> [EXTRACTED MATERIAL]
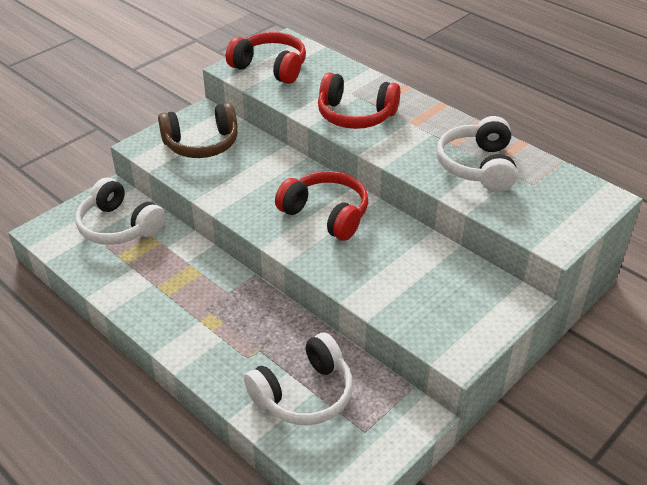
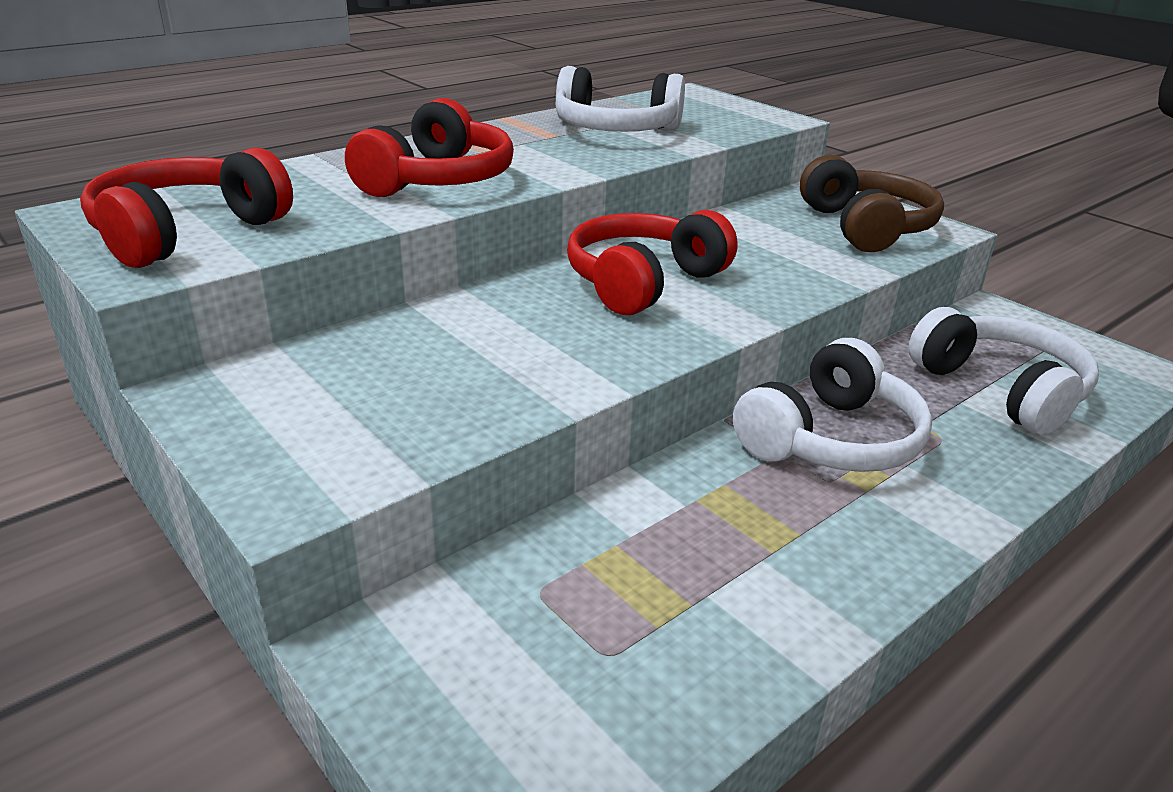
camera: 85 degrees left, 10 degrees down
white headphones [75,178,166,245] -> white headphones moved to [733,338,932,472]
brown headphones [158,102,237,158] -> brown headphones moved to [800,155,944,252]

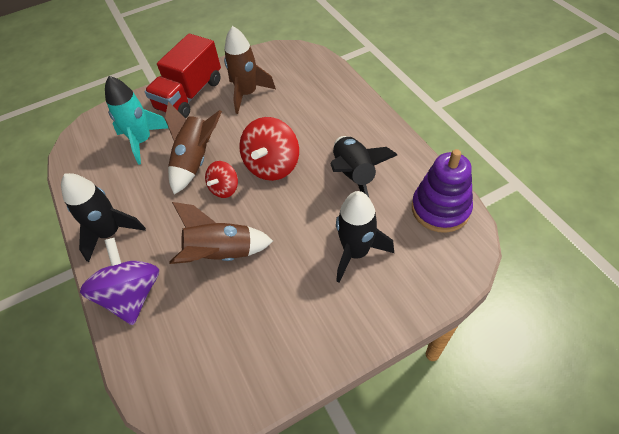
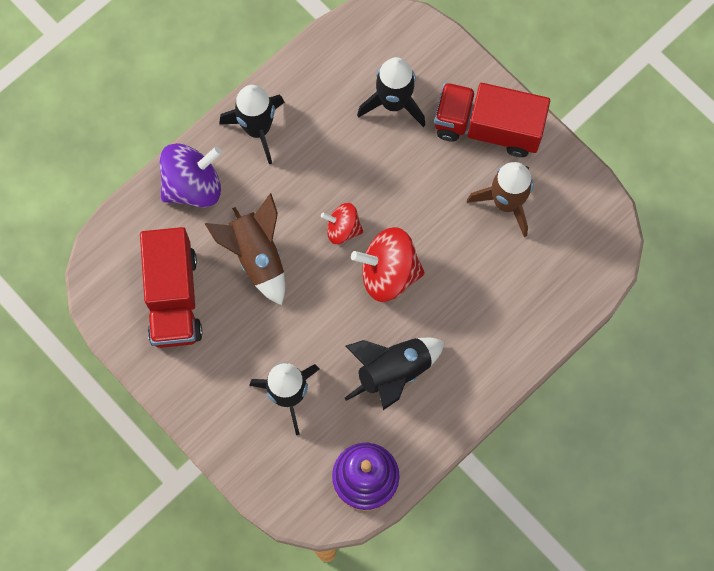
camera: 70 degrees right, 20 degrees up
turquoise rocket [105,76,168,165] -> black rocket [357,57,426,127]
brown rocket [165,102,222,194] -> none
none -> red truck [140,227,202,348]

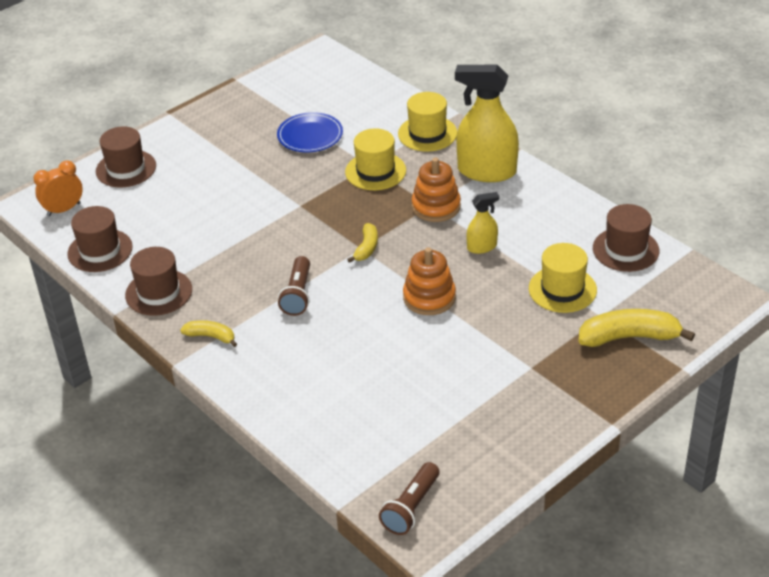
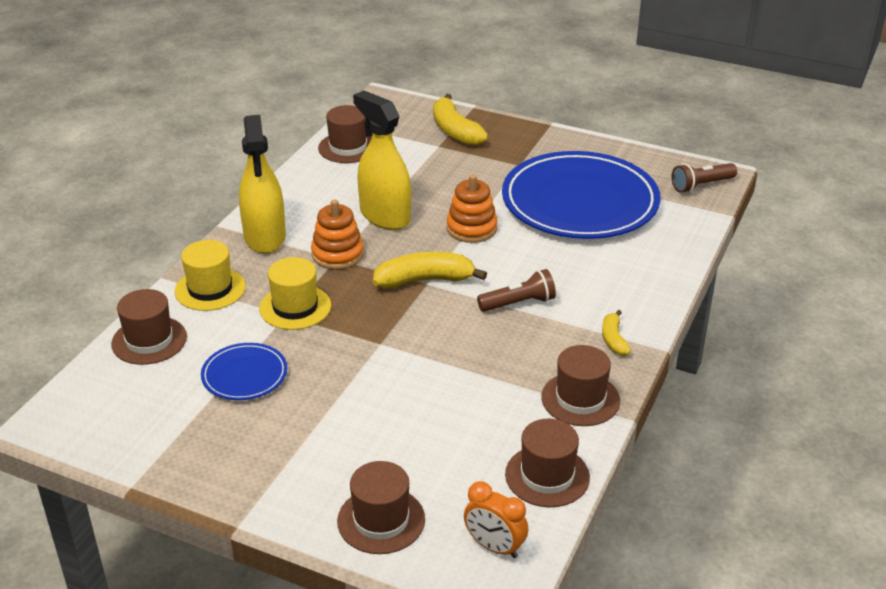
camera: 115 degrees left, 5 degrees down
yellow banana [347,223,378,263] -> yellow banana [373,252,487,288], size x1.81
brown flashlight [379,462,439,535] -> brown flashlight turned 150 degrees clockwise [671,163,737,193]
yellow spray bottle [466,192,499,254] -> yellow spray bottle [353,90,411,230], size x2.02
yellow hat [529,243,597,313] -> none
none -> brown hat [111,289,187,365]
none -> blue plate [502,151,661,239]

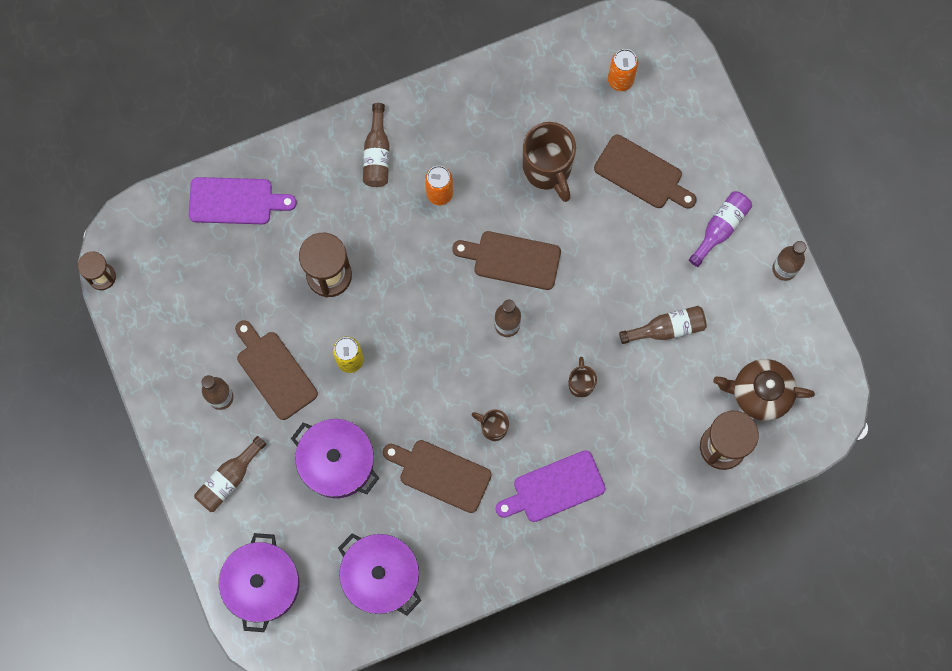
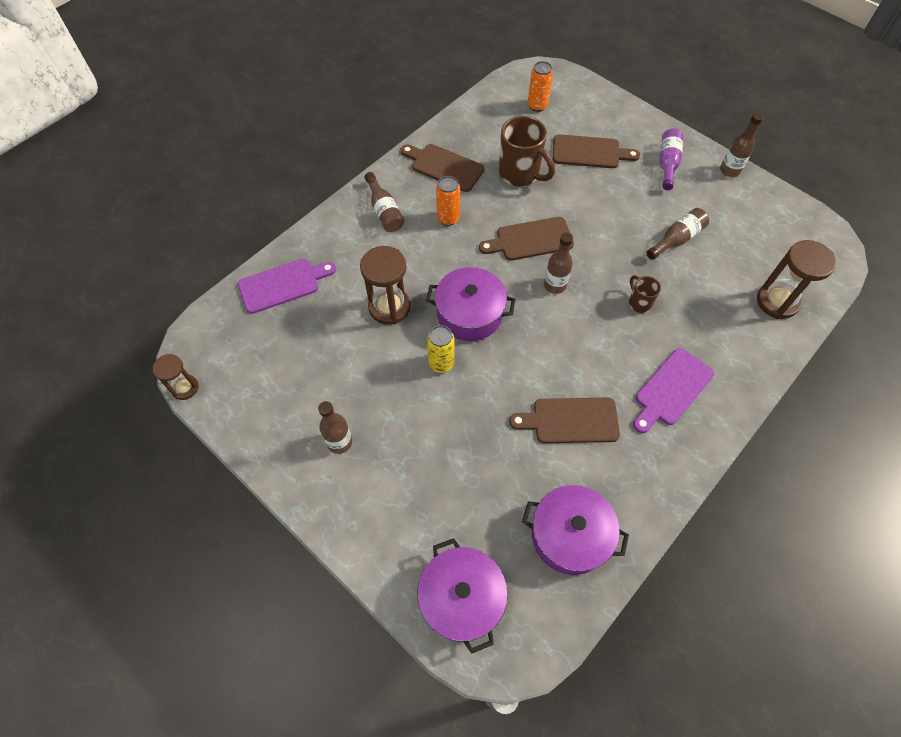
camera: 25 degrees left, 15 degrees down
brown bottle [194,436,266,512] -> none
brown cutting board [235,320,318,420] -> brown cutting board moved to [401,144,484,192]
purple pot [291,419,379,498] -> purple pot moved to [426,267,516,341]
brown mug [472,409,509,441] -> none
brown teapot [713,359,815,421] -> none

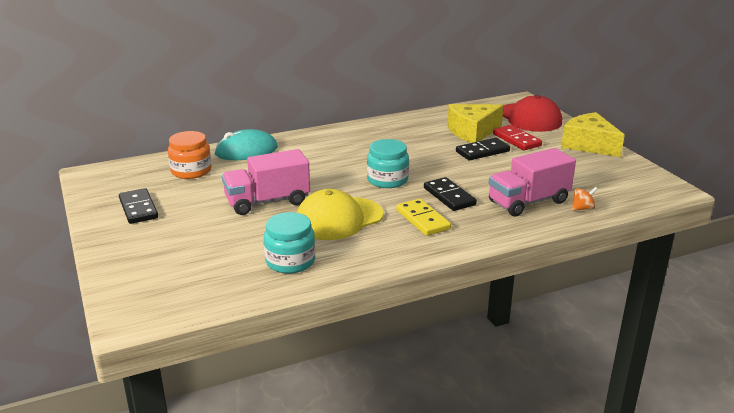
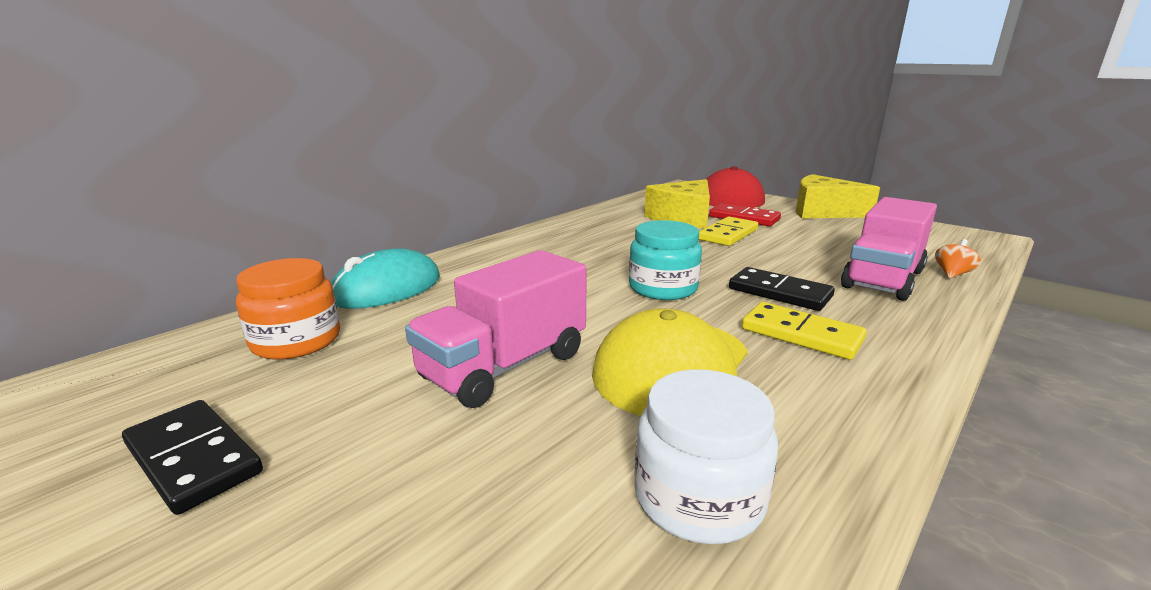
camera: 25 degrees left, 5 degrees down
turquoise jar [264,212,316,274] -> white jar [634,369,778,544]
black domino [456,138,510,161] -> yellow domino [699,216,758,246]

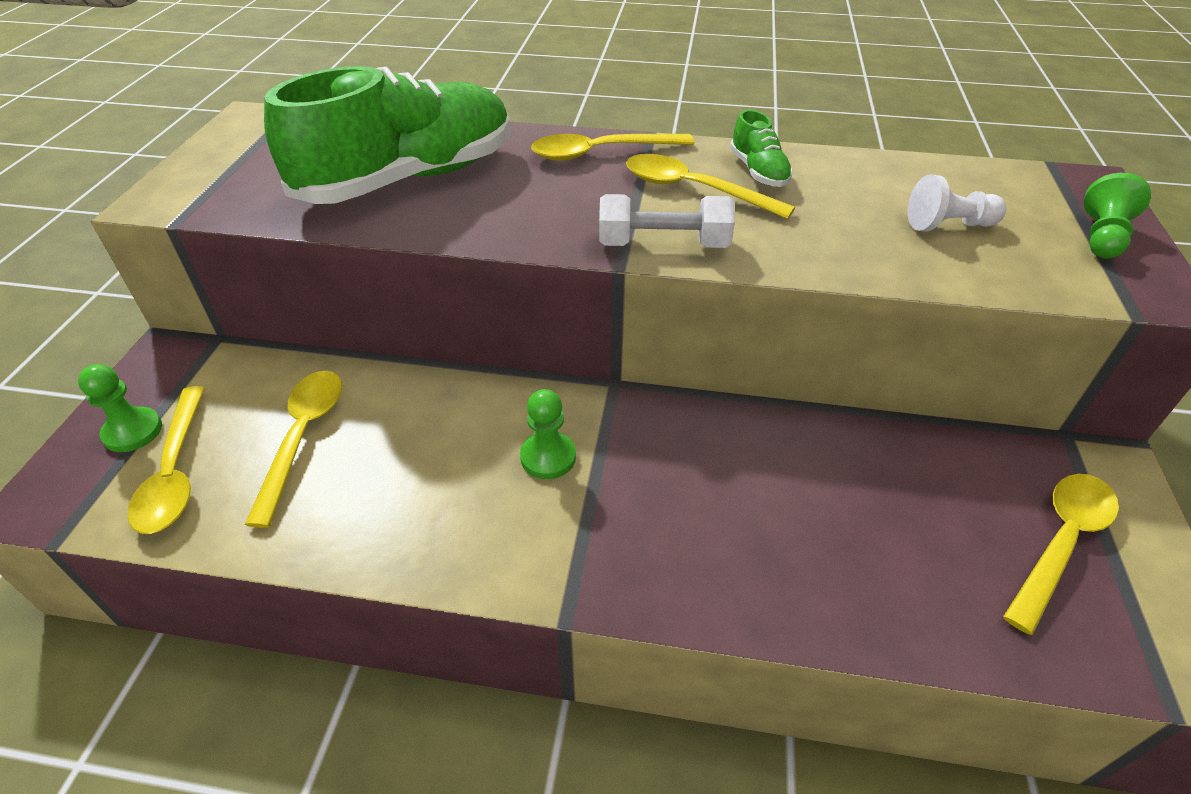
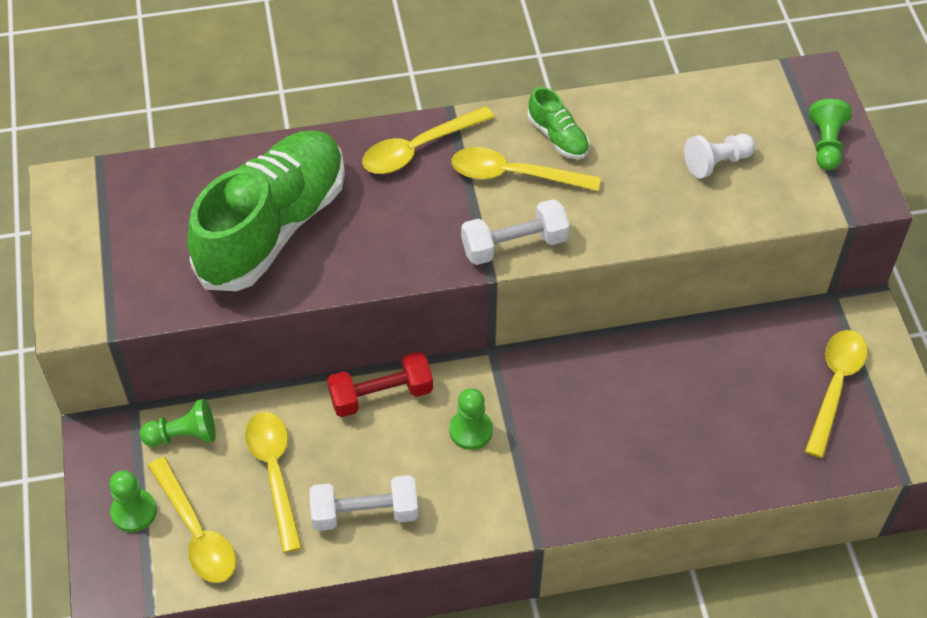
camera: 20 degrees left, 10 degrees up
none -> green pawn [140,399,216,446]
none -> white dumbbell [309,475,418,531]
none -> red dumbbell [327,351,433,417]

> [WHAT THE EXERCISE ASKS]
Each line in the listing where the word "degrees" is found is to be copied.

> [WRITTEN RESPONSE]
camera: 85 degrees left, 10 degrees down
camera: 70 degrees right, 20 degrees up
camera: 115 degrees left, 5 degrees down
brown flashlight [379,462,439,535] -> brown flashlight turned 150 degrees clockwise [671,163,737,193]
camera: 25 degrees left, 15 degrees down
camera: 25 degrees left, 5 degrees down
camera: 20 degrees left, 10 degrees up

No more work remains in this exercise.